**Work required:**
Rewrite the records below with "specified word" changed to "given word" and everything else left as it is. Omit the pictures from your version.

════════════════

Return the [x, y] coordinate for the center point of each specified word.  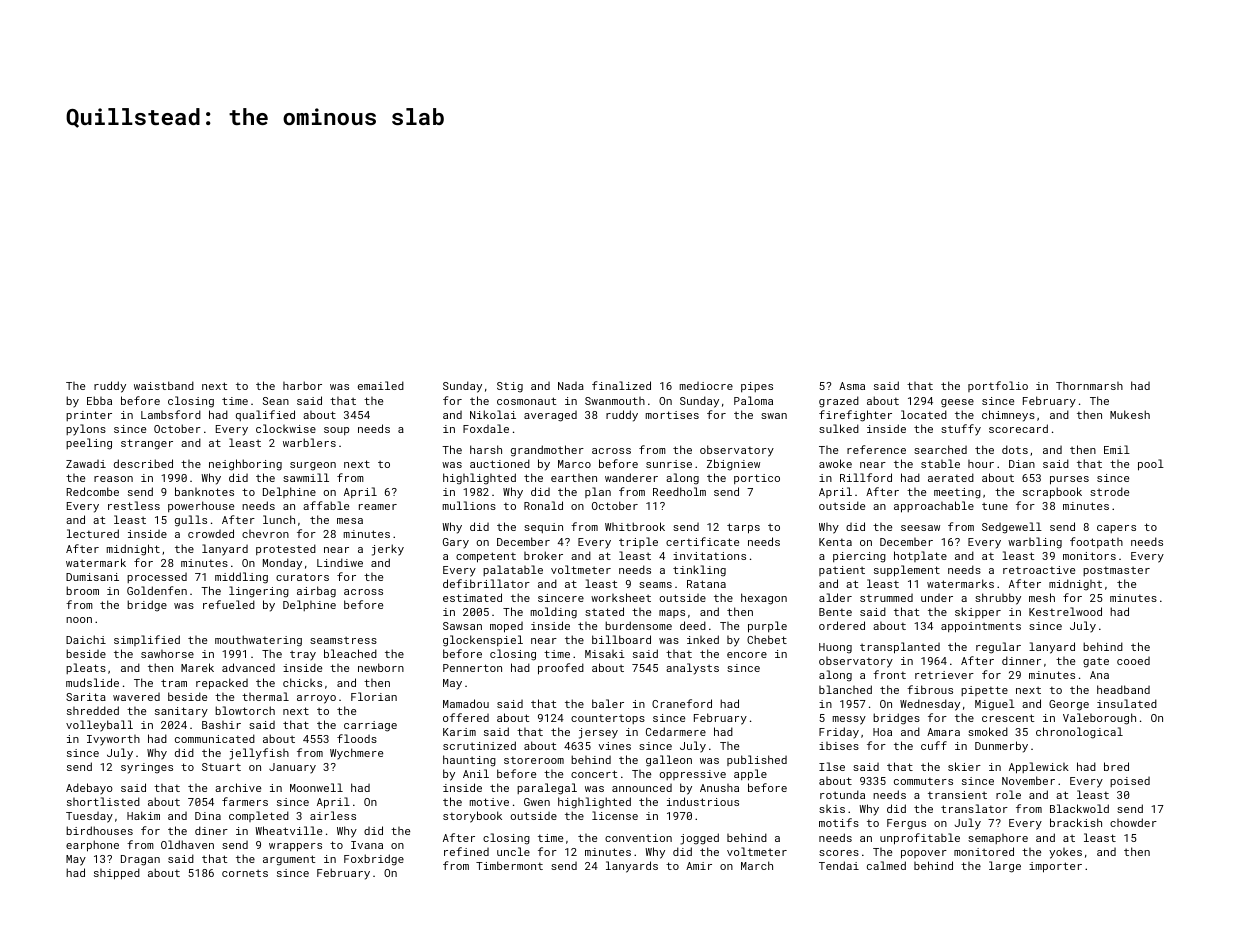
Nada [571, 386]
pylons [86, 430]
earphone [92, 846]
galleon [669, 761]
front [889, 674]
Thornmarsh [1089, 386]
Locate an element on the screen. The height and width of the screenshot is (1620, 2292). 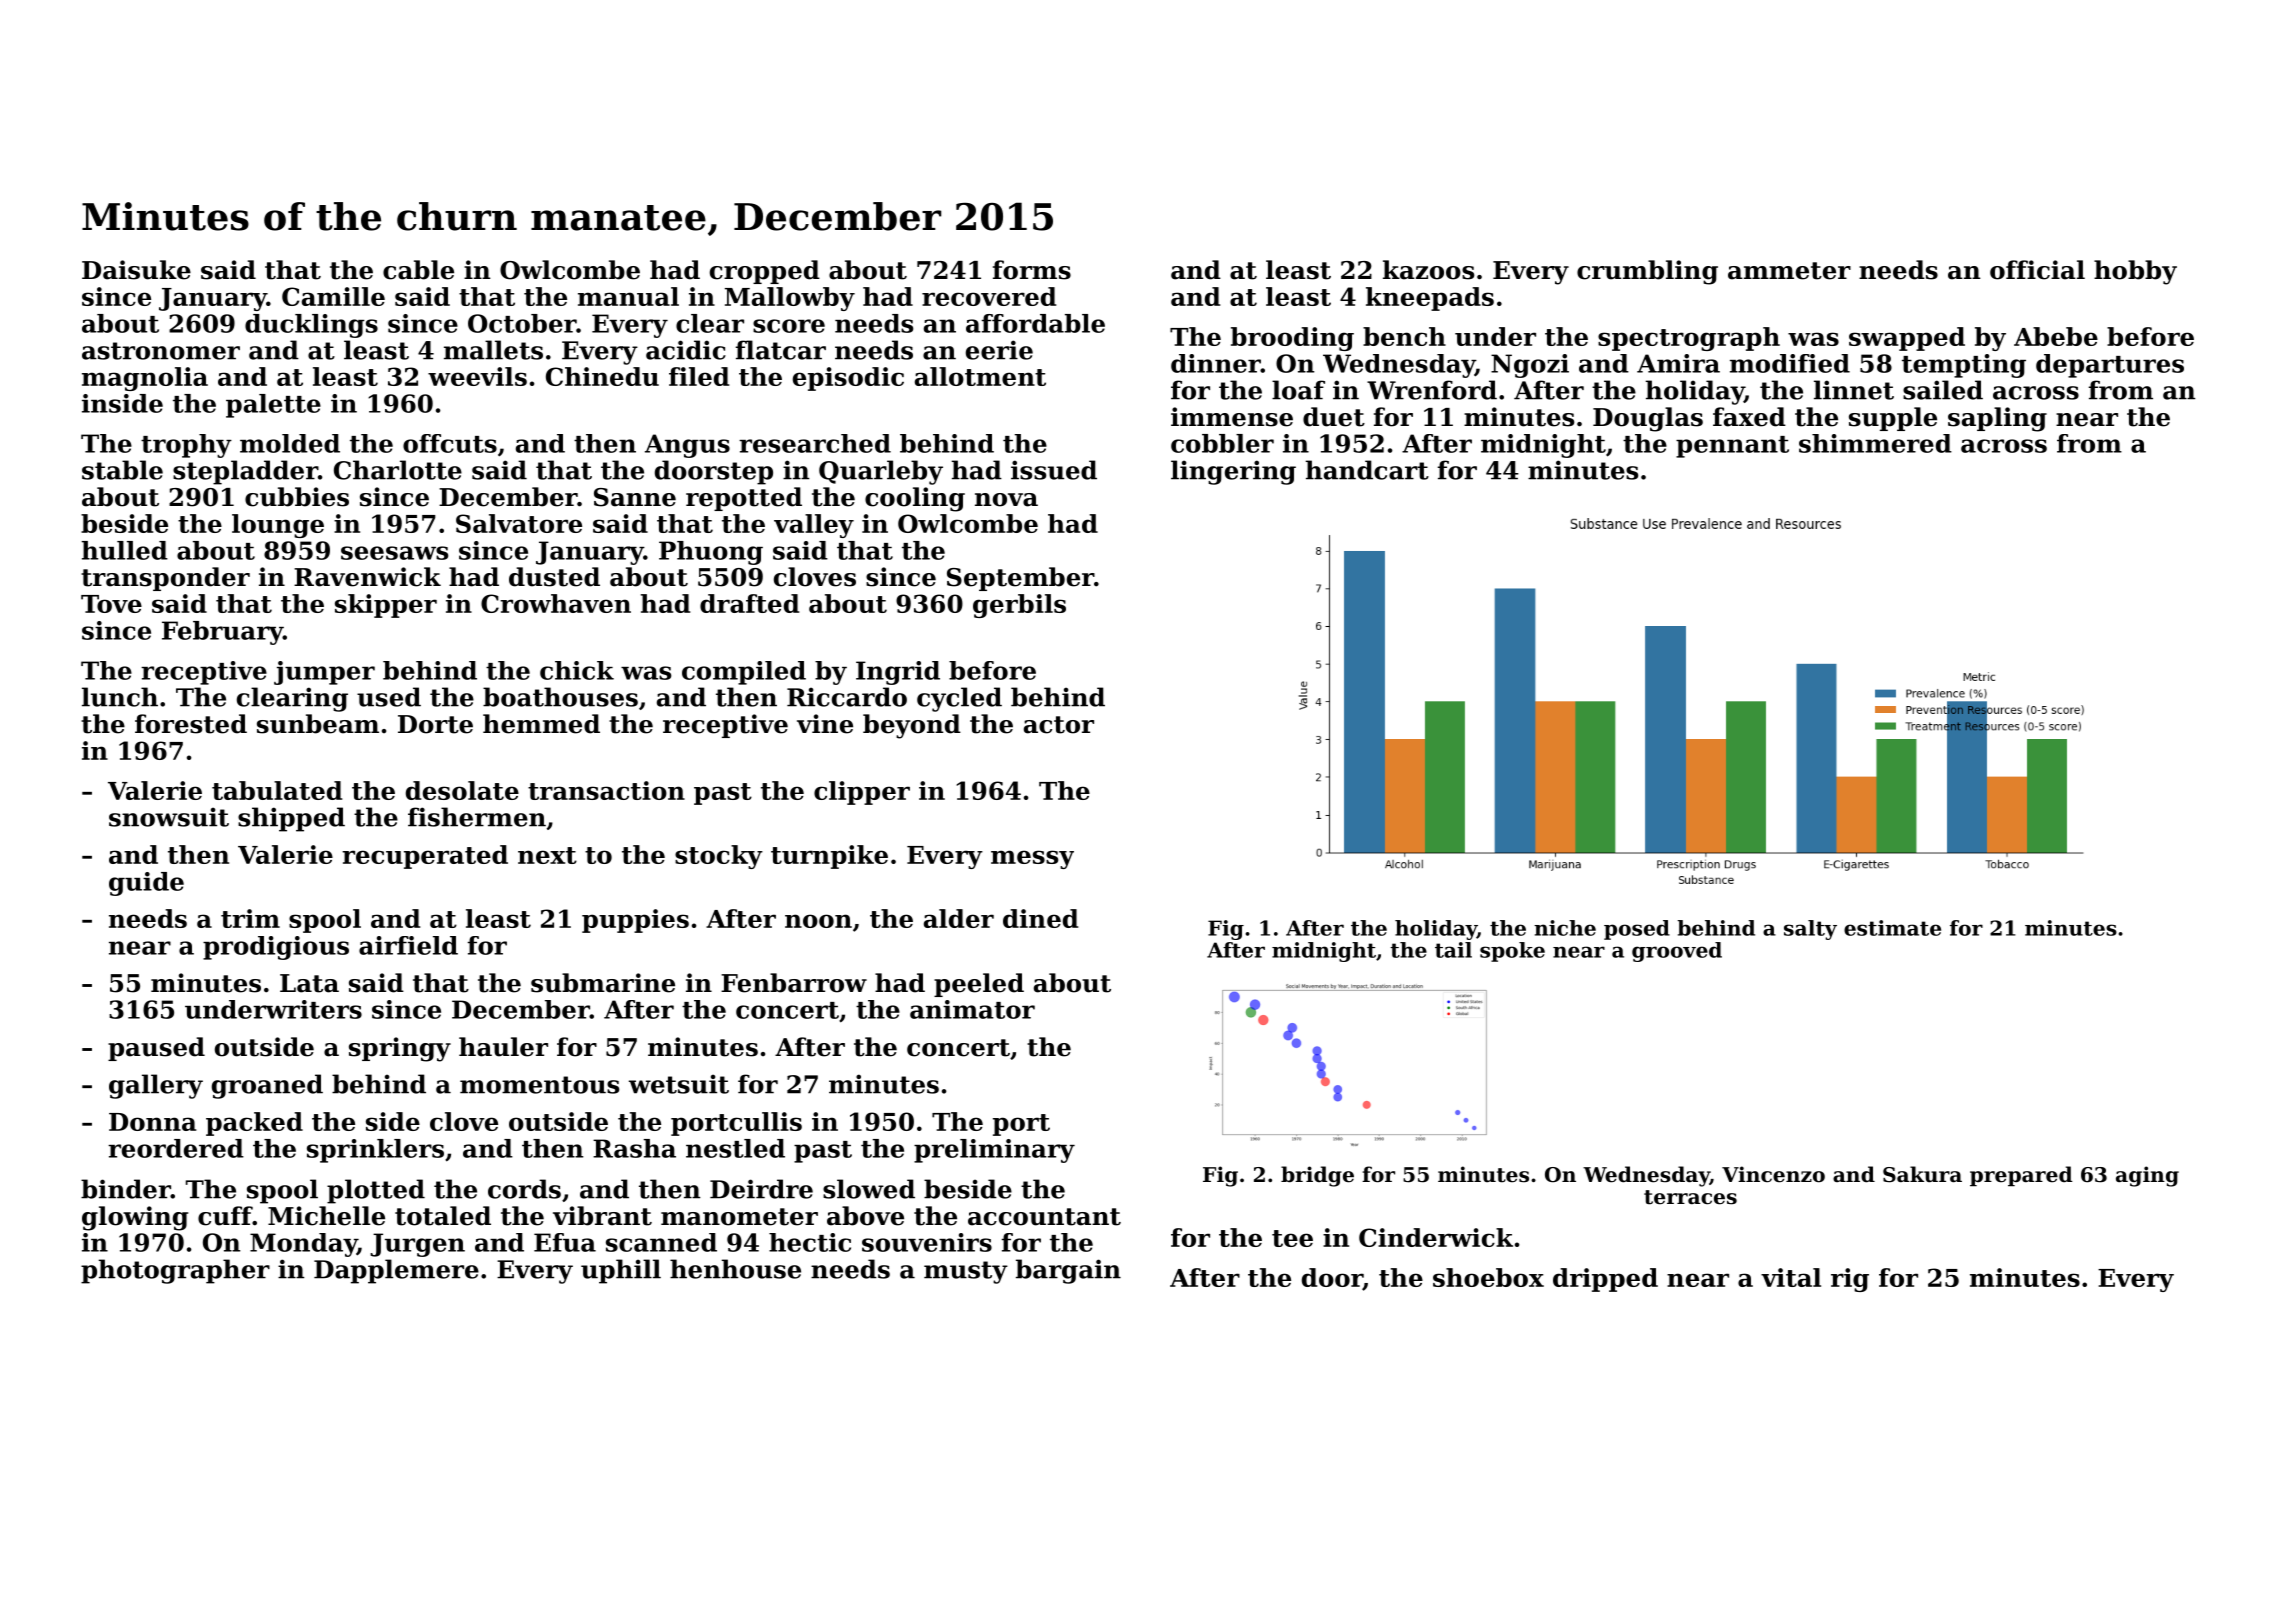
handcart is located at coordinates (1367, 470).
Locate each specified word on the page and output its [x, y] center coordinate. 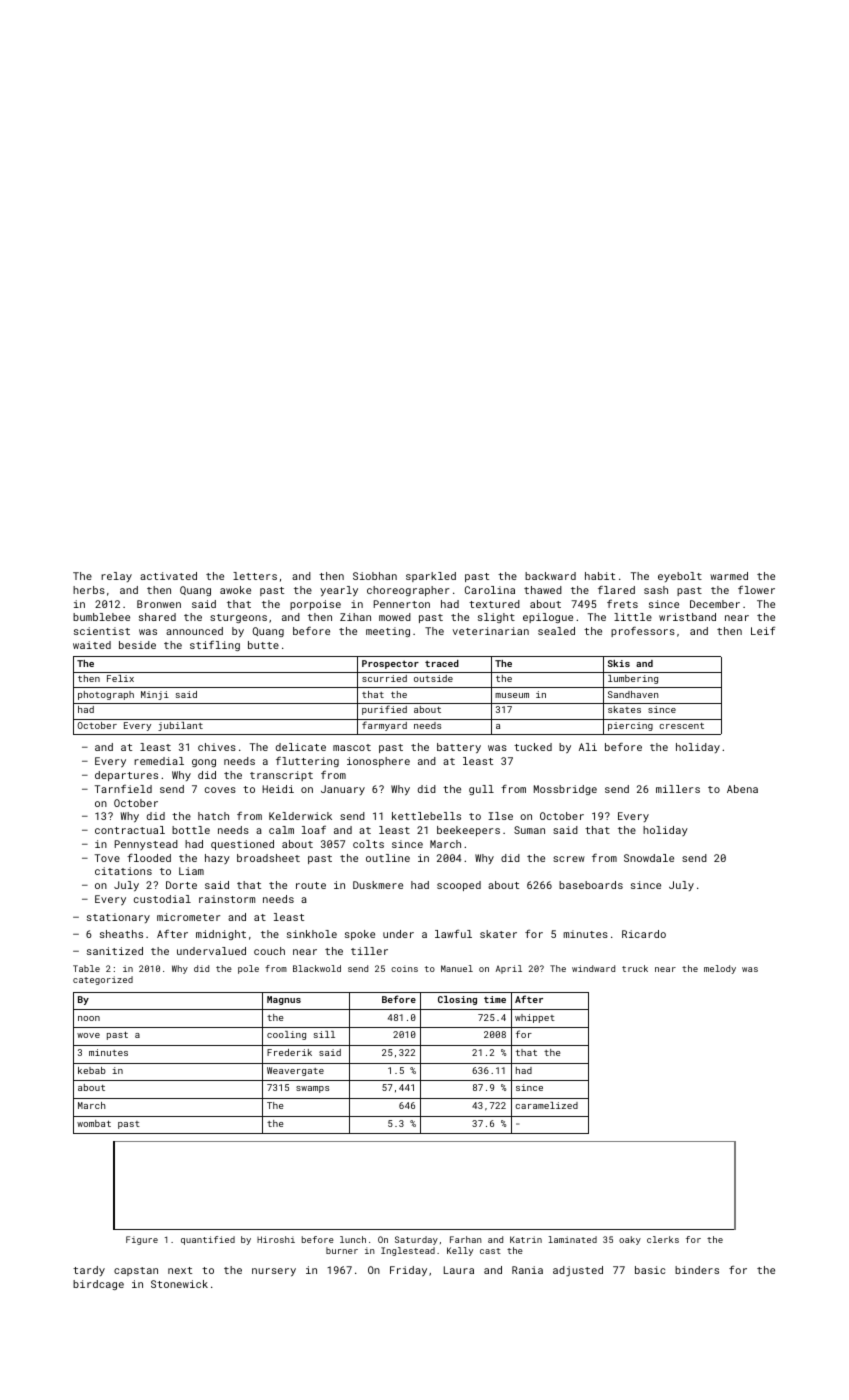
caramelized [546, 1105]
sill [324, 1034]
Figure [142, 1240]
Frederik [289, 1052]
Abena [742, 789]
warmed [729, 576]
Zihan [355, 617]
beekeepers [468, 831]
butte [263, 645]
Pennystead [146, 845]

════════════════

**Exercise response:**
Return the [x, y] coordinate for the center point of each given word.  
Nada [571, 386]
pylons [86, 430]
earphone [92, 846]
galleon [669, 761]
front [889, 674]
Thornmarsh [1089, 386]
Locate an element on the screen. The height and width of the screenshot is (1620, 2292). 
handcart is located at coordinates (1367, 470).
Locate each given word on the page and output its [x, y] center coordinate. 
caramelized [546, 1105]
sill [324, 1034]
Figure [142, 1240]
Frederik [289, 1052]
Abena [742, 789]
warmed [729, 576]
Zihan [355, 617]
beekeepers [468, 831]
butte [263, 645]
Pennystead [146, 845]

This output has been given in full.